## PROBLEM TO SOLVE
Search the material for the string "plus", then show every line where it turns up.

## LISTED ENTRIES
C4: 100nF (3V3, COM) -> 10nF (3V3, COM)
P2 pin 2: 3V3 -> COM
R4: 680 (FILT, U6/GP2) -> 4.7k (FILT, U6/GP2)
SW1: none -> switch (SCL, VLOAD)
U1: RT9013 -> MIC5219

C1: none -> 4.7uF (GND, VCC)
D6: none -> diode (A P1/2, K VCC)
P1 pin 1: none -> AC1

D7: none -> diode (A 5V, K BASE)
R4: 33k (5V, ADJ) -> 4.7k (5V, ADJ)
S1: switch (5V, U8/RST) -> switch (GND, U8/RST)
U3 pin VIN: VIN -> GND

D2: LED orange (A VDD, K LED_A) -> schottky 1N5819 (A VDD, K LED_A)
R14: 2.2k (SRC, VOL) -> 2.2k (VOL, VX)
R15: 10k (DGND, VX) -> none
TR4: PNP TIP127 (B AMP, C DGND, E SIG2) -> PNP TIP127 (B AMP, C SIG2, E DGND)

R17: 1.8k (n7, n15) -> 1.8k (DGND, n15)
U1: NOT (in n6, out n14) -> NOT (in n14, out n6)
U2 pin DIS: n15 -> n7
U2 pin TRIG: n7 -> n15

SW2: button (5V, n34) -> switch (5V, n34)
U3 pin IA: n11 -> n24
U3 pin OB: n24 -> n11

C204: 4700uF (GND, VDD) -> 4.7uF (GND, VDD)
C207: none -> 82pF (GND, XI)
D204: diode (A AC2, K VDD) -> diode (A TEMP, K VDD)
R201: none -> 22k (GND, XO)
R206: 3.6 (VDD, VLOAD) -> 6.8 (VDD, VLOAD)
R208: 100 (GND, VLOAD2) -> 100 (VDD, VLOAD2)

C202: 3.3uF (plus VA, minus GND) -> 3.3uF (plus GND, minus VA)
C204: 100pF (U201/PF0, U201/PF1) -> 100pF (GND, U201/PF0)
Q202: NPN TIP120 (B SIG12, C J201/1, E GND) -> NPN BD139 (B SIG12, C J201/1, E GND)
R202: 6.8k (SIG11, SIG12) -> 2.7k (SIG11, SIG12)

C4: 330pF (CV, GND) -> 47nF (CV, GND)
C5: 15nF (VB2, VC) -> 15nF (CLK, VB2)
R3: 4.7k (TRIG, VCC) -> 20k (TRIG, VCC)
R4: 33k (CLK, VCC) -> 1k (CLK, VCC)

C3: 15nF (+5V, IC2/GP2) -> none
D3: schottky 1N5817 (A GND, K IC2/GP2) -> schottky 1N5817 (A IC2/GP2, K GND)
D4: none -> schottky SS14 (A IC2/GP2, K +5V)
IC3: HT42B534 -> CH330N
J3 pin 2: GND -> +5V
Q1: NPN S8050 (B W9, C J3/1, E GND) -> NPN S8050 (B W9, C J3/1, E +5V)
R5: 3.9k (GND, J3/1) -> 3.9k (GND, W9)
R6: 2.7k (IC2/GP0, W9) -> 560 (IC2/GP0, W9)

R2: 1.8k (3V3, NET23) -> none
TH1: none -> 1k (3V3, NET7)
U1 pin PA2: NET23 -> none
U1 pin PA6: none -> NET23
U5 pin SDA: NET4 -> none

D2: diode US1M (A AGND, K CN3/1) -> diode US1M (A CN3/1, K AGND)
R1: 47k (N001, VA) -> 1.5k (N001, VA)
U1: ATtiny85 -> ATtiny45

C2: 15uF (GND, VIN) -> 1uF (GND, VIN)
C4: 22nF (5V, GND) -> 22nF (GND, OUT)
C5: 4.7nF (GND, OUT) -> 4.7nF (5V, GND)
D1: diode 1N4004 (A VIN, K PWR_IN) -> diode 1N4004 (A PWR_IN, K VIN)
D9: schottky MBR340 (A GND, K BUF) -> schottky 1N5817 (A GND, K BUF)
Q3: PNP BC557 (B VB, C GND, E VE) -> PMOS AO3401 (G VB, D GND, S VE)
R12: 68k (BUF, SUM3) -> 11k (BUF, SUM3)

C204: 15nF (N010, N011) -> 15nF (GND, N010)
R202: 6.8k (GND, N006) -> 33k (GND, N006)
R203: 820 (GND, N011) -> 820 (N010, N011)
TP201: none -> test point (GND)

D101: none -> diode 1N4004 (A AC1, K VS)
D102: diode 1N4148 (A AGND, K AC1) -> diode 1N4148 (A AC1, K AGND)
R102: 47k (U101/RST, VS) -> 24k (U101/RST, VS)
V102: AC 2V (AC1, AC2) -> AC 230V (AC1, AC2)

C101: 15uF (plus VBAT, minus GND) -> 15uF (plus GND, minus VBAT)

## EXERCISE RESULT
C202: 3.3uF (plus VA, minus GND) -> 3.3uF (plus GND, minus VA)
C101: 15uF (plus VBAT, minus GND) -> 15uF (plus GND, minus VBAT)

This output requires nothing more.